Exercício
Selecione todas as linhas abaixo em que aparece a palavra "grace" e copie cada uma delas integralmente.

++++++

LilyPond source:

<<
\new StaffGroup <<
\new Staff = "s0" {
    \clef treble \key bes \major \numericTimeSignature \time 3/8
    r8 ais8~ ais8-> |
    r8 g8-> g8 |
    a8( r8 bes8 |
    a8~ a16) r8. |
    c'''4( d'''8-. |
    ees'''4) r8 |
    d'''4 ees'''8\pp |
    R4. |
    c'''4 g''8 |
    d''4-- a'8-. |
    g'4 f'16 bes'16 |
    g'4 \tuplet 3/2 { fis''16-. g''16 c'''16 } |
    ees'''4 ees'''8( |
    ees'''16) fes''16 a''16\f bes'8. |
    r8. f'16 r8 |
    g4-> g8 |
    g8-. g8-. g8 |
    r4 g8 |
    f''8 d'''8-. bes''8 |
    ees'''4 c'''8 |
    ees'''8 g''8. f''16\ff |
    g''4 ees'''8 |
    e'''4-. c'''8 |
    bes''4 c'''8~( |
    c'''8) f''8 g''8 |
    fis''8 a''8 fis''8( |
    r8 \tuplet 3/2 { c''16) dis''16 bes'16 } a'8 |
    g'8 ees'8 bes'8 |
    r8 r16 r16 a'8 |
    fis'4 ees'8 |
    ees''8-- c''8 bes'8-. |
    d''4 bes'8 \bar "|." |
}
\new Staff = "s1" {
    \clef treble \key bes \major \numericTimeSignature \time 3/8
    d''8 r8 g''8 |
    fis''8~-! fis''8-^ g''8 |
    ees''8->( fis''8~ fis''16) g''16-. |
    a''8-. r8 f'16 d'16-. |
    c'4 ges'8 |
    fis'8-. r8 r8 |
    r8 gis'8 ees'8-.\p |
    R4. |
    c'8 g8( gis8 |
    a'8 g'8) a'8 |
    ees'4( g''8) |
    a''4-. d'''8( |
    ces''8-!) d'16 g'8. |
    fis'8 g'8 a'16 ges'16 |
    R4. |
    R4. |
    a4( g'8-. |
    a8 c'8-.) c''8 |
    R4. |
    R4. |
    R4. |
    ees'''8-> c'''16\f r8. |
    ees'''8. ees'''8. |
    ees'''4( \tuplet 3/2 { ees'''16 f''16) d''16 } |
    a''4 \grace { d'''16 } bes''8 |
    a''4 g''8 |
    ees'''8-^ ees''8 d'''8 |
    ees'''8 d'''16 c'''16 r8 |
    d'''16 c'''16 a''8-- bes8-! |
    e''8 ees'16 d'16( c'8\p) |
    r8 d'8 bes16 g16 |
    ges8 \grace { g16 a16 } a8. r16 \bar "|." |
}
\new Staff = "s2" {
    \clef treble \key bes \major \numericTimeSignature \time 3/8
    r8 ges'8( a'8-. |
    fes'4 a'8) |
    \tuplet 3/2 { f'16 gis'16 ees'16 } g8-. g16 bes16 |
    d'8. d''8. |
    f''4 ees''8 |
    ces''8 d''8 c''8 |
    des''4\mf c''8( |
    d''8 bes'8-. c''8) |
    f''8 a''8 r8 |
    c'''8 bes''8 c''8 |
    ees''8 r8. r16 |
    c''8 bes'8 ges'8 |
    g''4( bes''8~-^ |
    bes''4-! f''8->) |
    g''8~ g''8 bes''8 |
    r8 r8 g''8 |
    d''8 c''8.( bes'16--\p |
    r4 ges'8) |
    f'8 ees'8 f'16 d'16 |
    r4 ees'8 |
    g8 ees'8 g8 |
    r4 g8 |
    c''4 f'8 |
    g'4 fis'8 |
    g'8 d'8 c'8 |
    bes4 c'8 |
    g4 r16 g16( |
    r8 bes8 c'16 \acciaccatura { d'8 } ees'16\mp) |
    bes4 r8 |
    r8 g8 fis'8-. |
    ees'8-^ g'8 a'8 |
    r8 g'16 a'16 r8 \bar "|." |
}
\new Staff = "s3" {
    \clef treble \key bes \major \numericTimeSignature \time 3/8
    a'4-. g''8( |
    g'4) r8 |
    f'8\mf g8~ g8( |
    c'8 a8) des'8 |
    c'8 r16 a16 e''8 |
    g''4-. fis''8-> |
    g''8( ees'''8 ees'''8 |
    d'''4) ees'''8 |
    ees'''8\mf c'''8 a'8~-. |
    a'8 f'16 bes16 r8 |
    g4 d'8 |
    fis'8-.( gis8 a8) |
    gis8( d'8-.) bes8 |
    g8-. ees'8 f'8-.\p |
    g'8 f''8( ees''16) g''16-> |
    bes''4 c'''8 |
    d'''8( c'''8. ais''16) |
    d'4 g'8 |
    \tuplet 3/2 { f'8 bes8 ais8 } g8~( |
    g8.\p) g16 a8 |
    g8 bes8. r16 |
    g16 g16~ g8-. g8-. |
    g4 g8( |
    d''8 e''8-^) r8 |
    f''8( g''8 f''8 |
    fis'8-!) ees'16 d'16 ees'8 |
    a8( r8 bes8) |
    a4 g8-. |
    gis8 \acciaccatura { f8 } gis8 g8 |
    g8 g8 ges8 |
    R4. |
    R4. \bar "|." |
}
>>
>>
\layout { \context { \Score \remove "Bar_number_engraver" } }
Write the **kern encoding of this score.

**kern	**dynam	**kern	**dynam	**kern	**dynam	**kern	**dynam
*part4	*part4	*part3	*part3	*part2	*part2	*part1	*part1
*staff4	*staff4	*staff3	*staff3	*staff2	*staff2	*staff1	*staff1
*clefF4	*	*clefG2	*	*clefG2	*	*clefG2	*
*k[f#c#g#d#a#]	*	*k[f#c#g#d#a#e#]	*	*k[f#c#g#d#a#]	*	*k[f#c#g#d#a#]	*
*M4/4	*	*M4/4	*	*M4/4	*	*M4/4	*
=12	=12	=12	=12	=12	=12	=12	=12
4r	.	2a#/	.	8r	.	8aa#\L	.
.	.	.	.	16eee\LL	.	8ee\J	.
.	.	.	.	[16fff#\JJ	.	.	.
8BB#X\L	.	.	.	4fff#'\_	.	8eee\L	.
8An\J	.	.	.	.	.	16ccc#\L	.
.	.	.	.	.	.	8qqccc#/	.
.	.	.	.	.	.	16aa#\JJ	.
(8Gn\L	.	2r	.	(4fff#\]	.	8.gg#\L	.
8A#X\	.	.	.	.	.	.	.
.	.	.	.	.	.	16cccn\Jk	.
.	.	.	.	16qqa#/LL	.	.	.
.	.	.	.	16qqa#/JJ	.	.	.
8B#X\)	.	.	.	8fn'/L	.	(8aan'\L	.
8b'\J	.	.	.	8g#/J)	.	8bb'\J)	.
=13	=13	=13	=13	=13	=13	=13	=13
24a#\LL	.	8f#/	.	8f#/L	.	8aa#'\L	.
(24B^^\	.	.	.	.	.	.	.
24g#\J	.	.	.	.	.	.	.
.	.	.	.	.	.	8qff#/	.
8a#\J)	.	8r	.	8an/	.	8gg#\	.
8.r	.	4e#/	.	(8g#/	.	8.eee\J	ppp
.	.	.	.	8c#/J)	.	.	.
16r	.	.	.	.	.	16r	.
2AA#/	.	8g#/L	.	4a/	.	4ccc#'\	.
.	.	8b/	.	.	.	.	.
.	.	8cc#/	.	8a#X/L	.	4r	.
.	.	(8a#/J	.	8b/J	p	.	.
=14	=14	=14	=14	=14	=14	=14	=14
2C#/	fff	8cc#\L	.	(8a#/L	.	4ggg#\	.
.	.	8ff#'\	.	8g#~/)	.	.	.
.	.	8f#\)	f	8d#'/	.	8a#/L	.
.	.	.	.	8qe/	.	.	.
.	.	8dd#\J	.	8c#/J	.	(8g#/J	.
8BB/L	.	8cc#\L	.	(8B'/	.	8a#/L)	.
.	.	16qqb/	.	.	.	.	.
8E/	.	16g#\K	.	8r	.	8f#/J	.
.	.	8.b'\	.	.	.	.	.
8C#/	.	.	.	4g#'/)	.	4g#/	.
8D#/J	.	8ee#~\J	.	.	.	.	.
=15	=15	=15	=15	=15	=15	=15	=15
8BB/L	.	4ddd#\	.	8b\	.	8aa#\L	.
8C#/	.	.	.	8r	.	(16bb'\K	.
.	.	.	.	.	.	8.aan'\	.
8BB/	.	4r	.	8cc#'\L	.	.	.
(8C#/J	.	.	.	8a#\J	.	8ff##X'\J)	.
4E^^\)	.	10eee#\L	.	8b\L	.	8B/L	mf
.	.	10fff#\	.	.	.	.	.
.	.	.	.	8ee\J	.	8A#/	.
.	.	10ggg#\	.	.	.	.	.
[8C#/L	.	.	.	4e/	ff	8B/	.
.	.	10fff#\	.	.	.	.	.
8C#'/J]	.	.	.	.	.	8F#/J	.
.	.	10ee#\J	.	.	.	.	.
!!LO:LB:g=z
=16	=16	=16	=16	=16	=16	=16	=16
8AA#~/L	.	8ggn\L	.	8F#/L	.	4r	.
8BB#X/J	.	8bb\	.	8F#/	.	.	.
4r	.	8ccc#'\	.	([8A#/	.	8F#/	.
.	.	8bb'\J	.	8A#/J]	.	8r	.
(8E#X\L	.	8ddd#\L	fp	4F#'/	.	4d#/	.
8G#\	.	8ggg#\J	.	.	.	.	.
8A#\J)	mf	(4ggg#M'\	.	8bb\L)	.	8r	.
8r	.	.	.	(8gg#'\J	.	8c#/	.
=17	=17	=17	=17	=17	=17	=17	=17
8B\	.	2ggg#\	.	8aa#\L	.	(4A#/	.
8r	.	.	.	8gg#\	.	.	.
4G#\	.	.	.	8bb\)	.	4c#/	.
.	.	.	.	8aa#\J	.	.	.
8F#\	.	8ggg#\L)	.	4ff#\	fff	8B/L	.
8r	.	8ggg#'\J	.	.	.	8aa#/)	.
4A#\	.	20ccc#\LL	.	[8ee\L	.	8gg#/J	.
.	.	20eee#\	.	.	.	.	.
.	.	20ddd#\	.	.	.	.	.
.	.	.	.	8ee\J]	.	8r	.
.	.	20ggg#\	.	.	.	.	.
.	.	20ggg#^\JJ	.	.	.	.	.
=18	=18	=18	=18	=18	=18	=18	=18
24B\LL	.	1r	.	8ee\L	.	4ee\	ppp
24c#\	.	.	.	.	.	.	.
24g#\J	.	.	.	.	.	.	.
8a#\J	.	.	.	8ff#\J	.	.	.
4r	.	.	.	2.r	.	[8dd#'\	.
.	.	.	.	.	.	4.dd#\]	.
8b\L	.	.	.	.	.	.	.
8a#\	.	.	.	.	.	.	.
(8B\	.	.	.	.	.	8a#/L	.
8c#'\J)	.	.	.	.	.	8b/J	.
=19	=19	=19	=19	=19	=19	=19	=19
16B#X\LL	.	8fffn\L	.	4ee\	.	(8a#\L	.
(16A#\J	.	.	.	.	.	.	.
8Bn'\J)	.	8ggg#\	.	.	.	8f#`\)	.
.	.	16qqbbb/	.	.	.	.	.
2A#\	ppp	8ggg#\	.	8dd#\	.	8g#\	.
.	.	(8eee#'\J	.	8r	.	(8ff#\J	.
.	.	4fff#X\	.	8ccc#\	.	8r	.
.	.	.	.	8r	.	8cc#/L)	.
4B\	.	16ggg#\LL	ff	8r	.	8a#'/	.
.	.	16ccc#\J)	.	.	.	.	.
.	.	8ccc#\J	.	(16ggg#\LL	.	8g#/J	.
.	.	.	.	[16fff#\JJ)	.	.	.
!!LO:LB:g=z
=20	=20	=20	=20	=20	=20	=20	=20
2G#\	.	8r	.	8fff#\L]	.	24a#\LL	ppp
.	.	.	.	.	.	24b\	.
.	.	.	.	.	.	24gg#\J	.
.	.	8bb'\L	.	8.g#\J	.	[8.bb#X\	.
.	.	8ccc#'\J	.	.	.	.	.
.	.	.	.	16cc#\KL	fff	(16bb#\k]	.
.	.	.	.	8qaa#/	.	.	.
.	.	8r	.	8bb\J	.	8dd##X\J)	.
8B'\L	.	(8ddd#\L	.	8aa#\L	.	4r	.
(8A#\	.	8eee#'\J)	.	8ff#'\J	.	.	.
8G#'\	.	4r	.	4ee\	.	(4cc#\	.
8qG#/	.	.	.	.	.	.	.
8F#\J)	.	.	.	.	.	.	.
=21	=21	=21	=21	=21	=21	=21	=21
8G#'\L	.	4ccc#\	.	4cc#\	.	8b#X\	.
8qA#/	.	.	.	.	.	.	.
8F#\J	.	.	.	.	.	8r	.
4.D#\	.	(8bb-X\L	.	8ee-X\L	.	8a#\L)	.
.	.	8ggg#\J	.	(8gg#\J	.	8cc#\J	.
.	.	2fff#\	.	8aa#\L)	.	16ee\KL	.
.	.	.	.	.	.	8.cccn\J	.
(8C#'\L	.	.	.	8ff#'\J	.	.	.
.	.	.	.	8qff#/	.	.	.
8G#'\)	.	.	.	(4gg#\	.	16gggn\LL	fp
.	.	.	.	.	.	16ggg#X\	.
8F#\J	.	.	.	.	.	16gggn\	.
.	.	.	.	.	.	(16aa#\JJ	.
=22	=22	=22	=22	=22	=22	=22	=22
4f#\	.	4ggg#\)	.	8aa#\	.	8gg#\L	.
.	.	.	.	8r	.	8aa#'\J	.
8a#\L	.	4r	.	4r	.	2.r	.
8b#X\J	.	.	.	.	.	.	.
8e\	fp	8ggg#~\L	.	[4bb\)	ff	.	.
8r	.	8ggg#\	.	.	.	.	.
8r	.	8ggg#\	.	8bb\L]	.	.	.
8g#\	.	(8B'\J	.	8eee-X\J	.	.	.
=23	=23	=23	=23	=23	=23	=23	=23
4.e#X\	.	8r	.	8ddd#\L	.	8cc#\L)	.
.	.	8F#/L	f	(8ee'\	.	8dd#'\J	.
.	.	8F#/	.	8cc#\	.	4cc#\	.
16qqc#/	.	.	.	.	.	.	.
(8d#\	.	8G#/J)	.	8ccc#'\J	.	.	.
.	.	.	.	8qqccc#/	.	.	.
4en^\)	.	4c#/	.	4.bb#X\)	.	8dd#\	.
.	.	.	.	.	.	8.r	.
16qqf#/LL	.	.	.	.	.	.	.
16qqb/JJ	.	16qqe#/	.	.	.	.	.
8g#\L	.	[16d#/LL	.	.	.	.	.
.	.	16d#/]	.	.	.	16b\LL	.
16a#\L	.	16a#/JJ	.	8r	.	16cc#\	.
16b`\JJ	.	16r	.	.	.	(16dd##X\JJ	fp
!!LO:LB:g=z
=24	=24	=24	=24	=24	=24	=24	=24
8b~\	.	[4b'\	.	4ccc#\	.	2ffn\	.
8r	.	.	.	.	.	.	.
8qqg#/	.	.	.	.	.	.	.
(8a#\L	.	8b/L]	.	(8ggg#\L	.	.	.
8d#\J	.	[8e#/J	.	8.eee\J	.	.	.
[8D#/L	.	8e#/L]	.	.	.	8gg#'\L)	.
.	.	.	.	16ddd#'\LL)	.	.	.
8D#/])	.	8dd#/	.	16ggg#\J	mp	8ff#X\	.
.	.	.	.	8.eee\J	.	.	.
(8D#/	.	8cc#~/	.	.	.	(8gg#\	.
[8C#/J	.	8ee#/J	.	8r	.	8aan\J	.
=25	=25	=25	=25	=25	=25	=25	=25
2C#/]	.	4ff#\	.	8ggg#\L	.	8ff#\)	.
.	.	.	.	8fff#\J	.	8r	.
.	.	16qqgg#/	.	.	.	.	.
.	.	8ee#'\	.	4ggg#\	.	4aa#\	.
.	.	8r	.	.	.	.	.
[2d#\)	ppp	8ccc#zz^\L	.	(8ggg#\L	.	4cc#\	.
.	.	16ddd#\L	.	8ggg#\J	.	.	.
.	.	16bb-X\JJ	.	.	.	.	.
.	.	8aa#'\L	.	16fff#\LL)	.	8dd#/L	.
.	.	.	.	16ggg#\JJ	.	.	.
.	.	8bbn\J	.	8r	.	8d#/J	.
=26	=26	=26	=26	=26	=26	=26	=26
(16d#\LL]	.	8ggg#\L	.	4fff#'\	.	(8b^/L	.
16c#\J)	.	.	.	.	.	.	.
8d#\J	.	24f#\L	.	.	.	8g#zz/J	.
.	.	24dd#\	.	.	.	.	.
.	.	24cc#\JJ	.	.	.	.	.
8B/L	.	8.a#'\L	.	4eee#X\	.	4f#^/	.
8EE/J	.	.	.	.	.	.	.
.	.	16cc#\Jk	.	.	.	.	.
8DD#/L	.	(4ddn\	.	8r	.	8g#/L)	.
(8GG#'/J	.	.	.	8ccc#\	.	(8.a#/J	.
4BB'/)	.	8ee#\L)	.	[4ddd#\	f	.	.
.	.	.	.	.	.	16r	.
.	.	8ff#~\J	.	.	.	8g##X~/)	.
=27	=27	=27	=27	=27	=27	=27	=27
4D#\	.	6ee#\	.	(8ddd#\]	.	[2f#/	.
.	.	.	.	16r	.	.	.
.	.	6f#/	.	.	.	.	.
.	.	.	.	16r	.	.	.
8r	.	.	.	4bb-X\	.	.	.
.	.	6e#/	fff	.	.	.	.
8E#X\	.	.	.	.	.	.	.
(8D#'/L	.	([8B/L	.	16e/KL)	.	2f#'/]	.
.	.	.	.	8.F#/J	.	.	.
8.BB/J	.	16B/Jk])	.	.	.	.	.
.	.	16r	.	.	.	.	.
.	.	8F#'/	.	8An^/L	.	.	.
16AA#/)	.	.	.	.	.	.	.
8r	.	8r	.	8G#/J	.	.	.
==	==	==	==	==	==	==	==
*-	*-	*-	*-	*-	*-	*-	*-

++++++

Resposta
    a''4 \grace { d'''16 } bes''8 |
    ges8 \grace { g16 a16 } a8. r16 \bar "|." |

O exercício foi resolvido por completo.